─── Entries shown ───

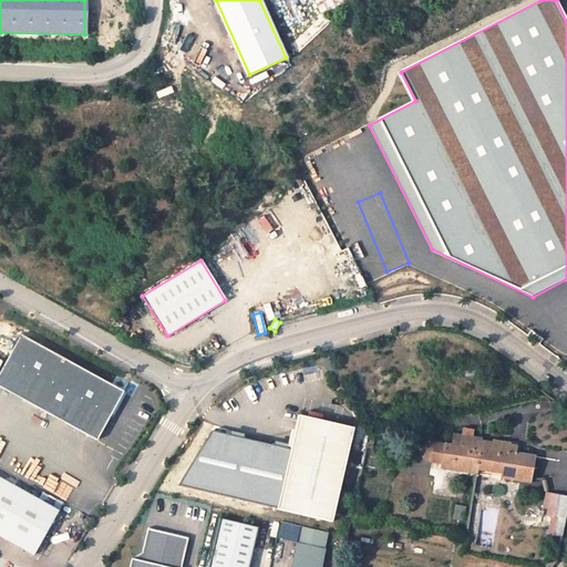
[(0,361),(0,385),(96,440),(123,391),(17,332),(0,361)]
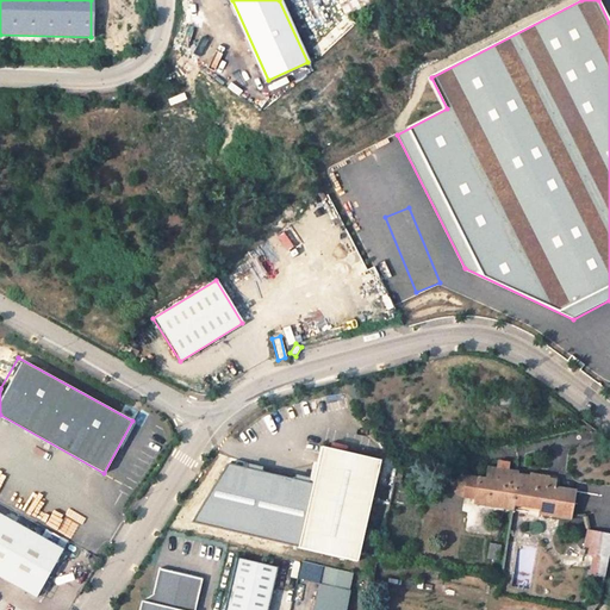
[(298,548),(356,561),(379,460),(321,447),(298,548)]
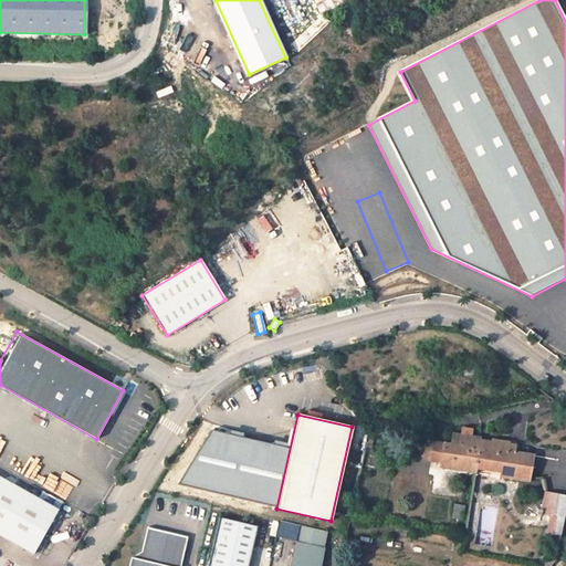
[(500,477),(528,481),(533,454),(507,450),(509,442),(491,439),(491,441),(480,440),(480,438),(471,437),(471,429),(462,428),(461,435),(451,433),(450,442),(429,439),(422,441),(419,447),(419,452),(422,457),(425,458),(440,461),(440,467),(474,473),(475,468),(501,471),(500,477)]
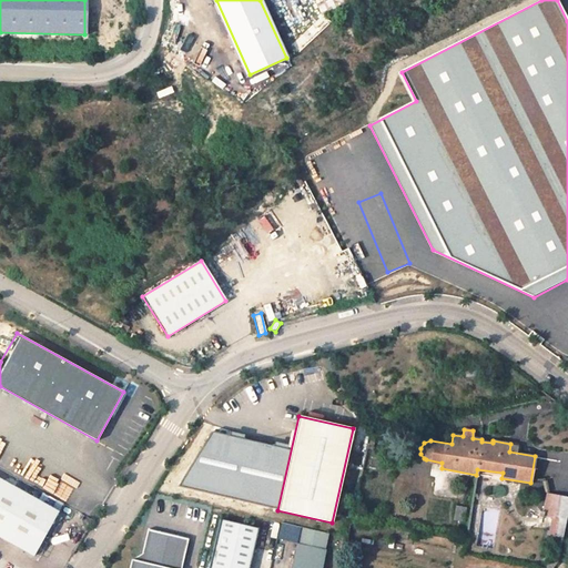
[(0,536),(33,556),(59,511),(0,478),(0,536)]
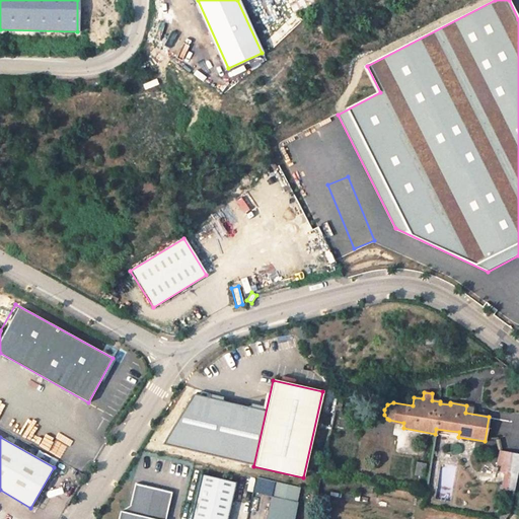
[(47,441),(42,452),(56,459),(62,448),(47,441)]
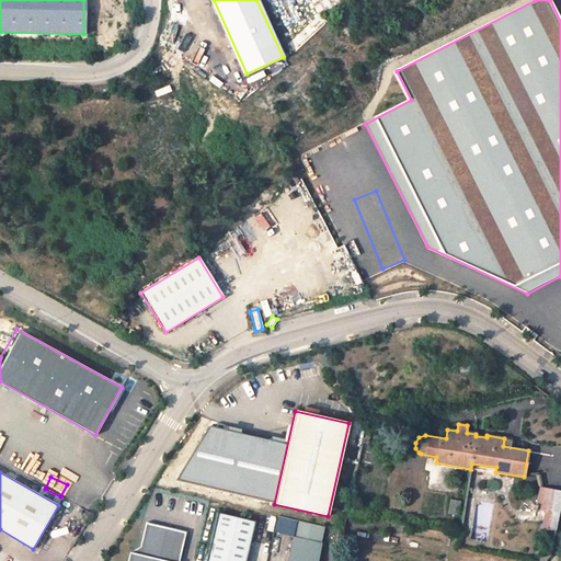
[(557,514),(560,493),(560,491),(540,487),(536,508),(557,514)]
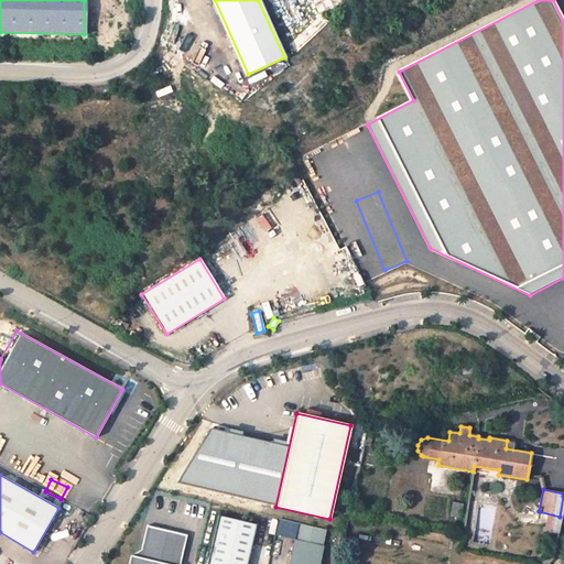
[(207,563),(247,563),(257,525),(219,517),(207,563)]
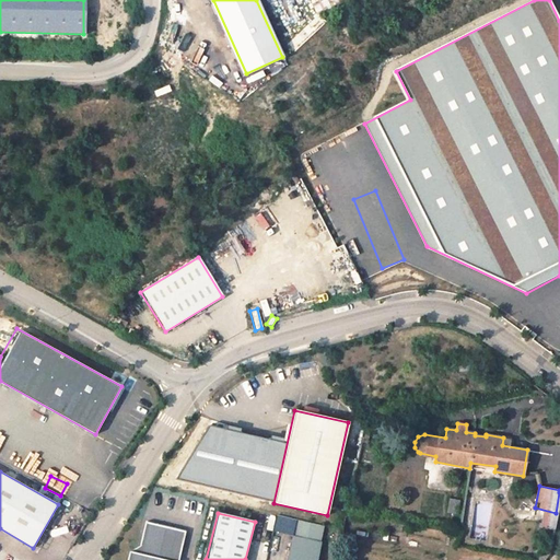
[(316,559),(324,526),(296,520),(287,559),(316,559)]
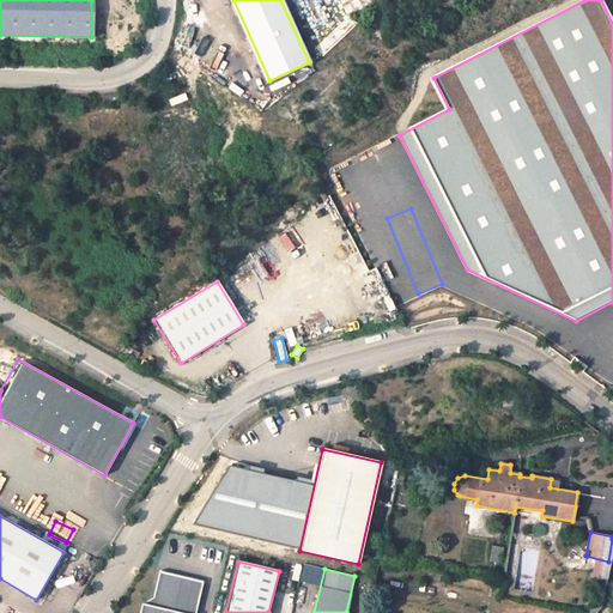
[(195,612),(204,582),(159,571),(151,606),(141,604),(139,612),(195,612)]
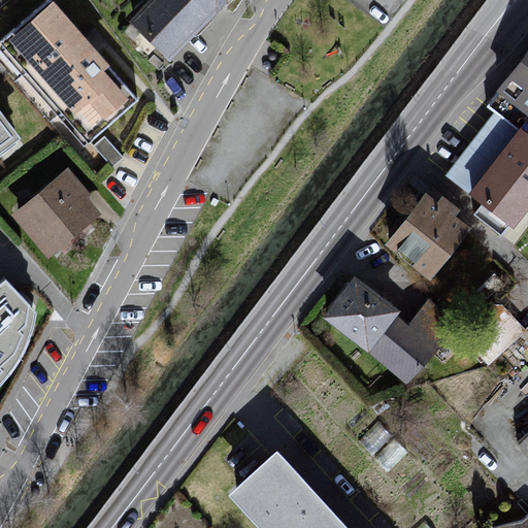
[(0,0),(0,153),(18,139),(0,117),(0,0)]
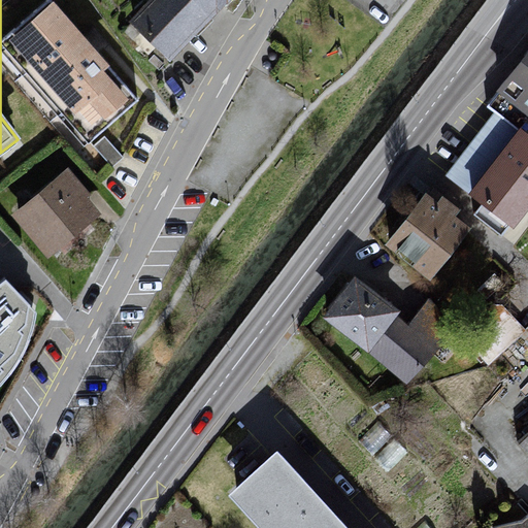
[(149,0),(132,17),(171,57),(228,0),(149,0)]
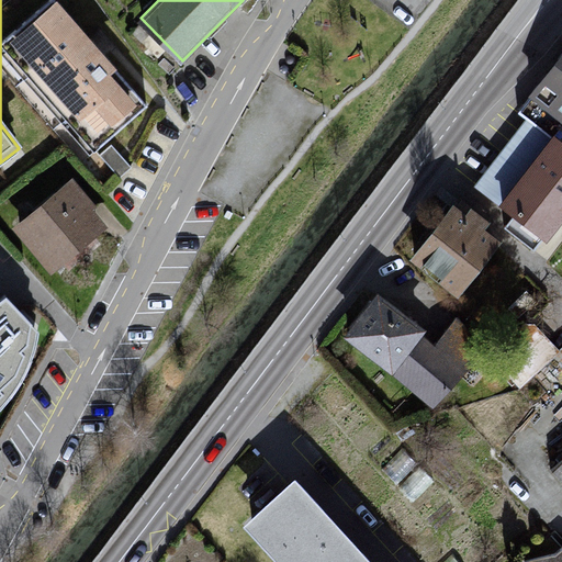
[(150,111),(56,4),(3,51),(98,157),(150,111)]
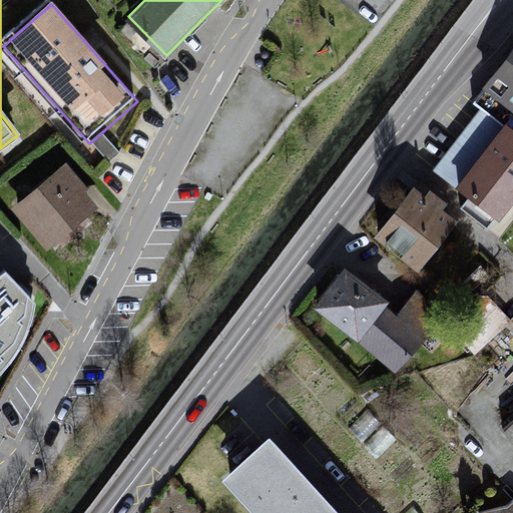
[(512,54),(487,89),(512,108),(512,54)]
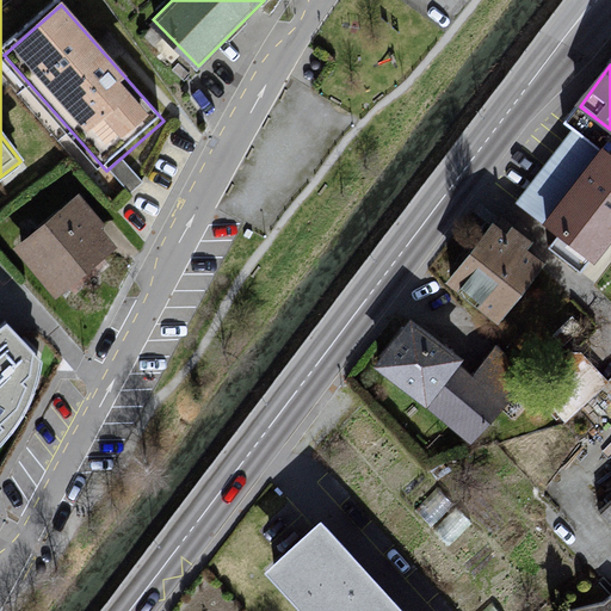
[(610,144),(609,143),(550,223),(600,264),(610,248),(610,144)]
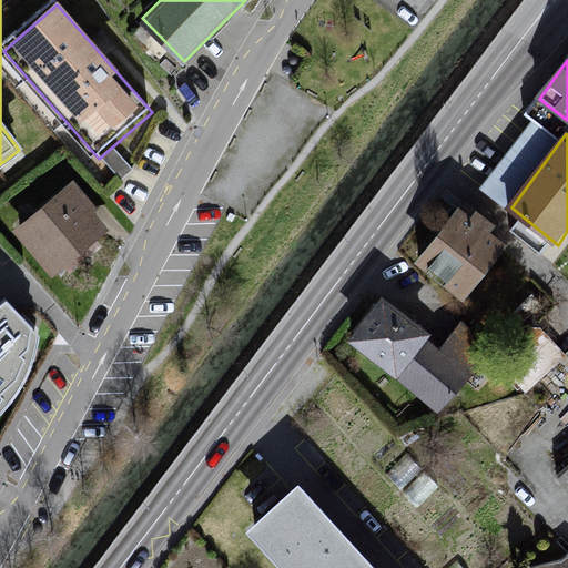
[(74,182),(14,227),(52,276),(111,231),(74,182)]
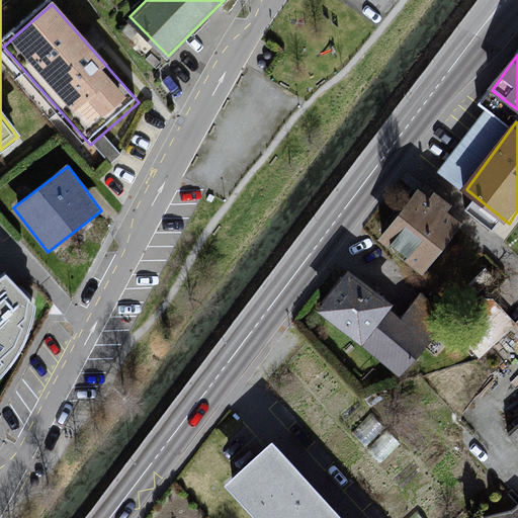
[(423,193),(383,244),(426,277),(465,227),(423,193)]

───

▸ **What you should do**
Leave out all pictures and retype precisely the lines that run from the line containing "[(74,182),(14,227),(52,276),(111,231),(74,182)]" to the last line of the records.

▸ **Exercise result**
[(74,182),(14,227),(52,276),(111,231),(74,182)]
[(423,193),(383,244),(426,277),(465,227),(423,193)]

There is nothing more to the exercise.